Set down only these lines, exactly: the line containing "The second view lost the goblet/blue" and all lines through the end of the data below. Omit pictures.

*** Opening Supplied material ***

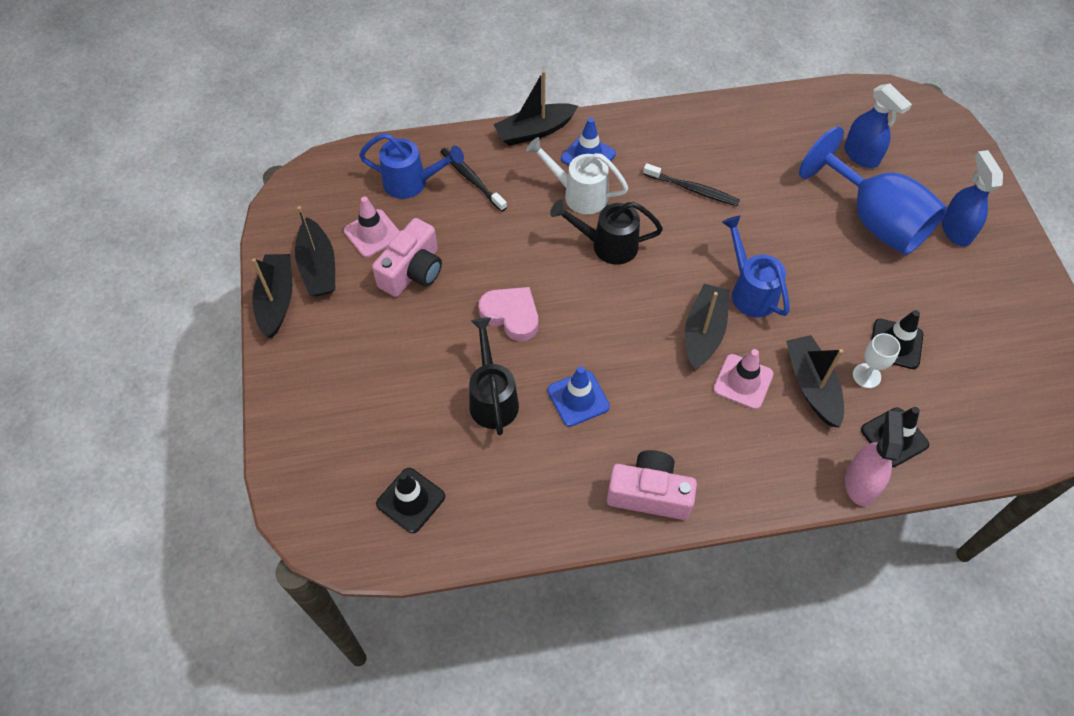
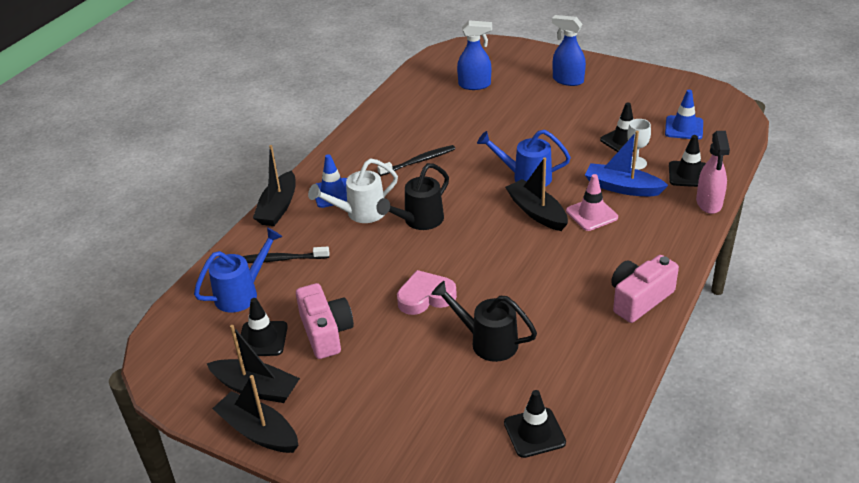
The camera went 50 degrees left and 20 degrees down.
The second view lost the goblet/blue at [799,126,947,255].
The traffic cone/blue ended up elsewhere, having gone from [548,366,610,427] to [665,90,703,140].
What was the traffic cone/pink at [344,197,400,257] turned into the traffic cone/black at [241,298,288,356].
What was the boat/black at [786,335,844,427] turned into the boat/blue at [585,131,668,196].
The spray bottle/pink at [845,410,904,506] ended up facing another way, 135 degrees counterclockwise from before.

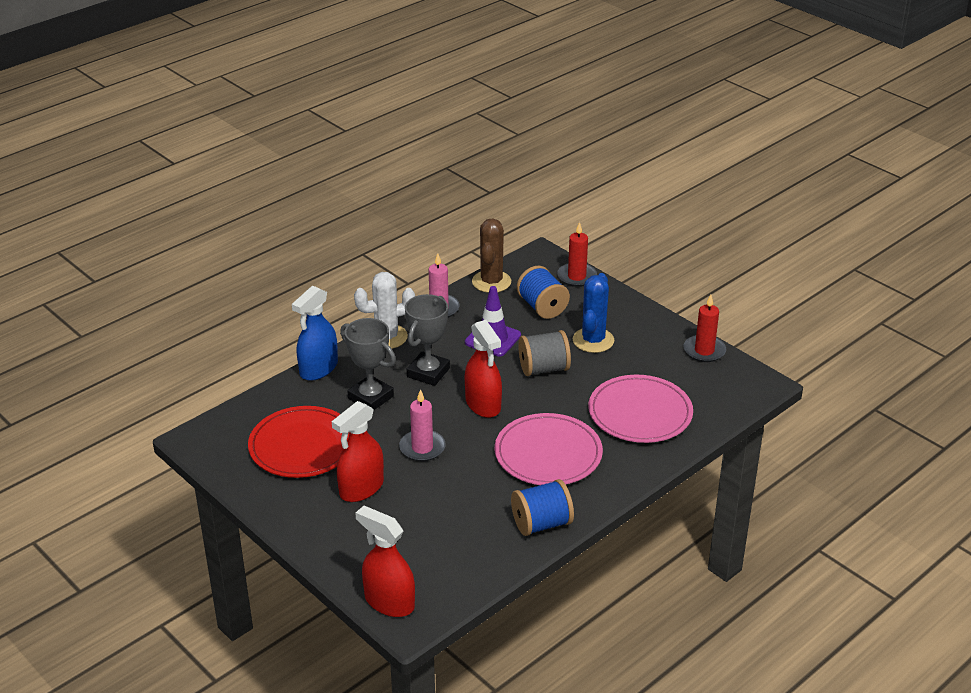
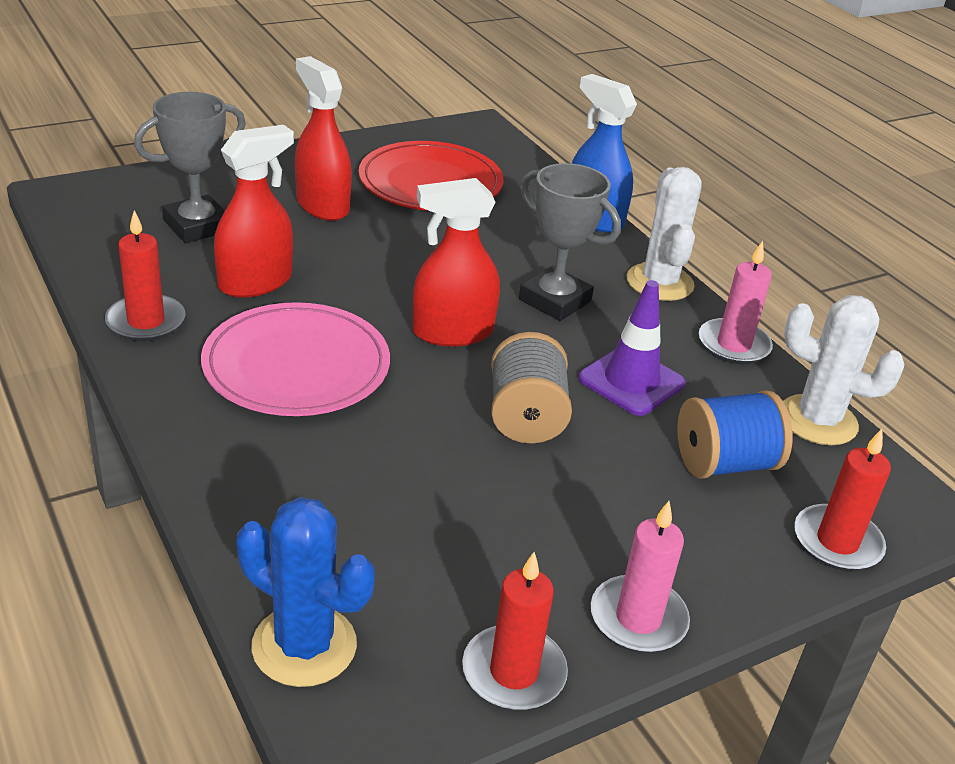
The camera went 100 degrees right and 0 degrees up.
The second view lost the plate/pink at [588,375,693,443].
The trophy/grey ended up elsewhere, having gone from [340,318,396,411] to [134,92,246,243].
The spray bottle/red ended up elsewhere, having gone from [355,506,415,617] to [214,125,294,298].
The candle/pink ended up elsewhere, having gone from [399,389,446,461] to [591,501,690,653].
The cactus/blue ended up elsewhere, having gone from [573,273,614,353] to [236,497,375,687].
Where the spool/blue stood at [511,479,574,536], the candle/red came to stand at [105,210,186,341].
What was the cactus/brown at [472,218,511,293] turned into the cactus/white at [783,295,905,445].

*** Closing Supplied material ***

● Solution below
The second view lost the goblet/blue at [799,126,947,255].
The traffic cone/blue ended up elsewhere, having gone from [548,366,610,427] to [665,90,703,140].
What was the traffic cone/pink at [344,197,400,257] turned into the traffic cone/black at [241,298,288,356].
What was the boat/black at [786,335,844,427] turned into the boat/blue at [585,131,668,196].
The spray bottle/pink at [845,410,904,506] ended up facing another way, 135 degrees counterclockwise from before.

The camera went 100 degrees right and 0 degrees up.
The second view lost the plate/pink at [588,375,693,443].
The trophy/grey ended up elsewhere, having gone from [340,318,396,411] to [134,92,246,243].
The spray bottle/red ended up elsewhere, having gone from [355,506,415,617] to [214,125,294,298].
The candle/pink ended up elsewhere, having gone from [399,389,446,461] to [591,501,690,653].
The cactus/blue ended up elsewhere, having gone from [573,273,614,353] to [236,497,375,687].
Where the spool/blue stood at [511,479,574,536], the candle/red came to stand at [105,210,186,341].
What was the cactus/brown at [472,218,511,293] turned into the cactus/white at [783,295,905,445].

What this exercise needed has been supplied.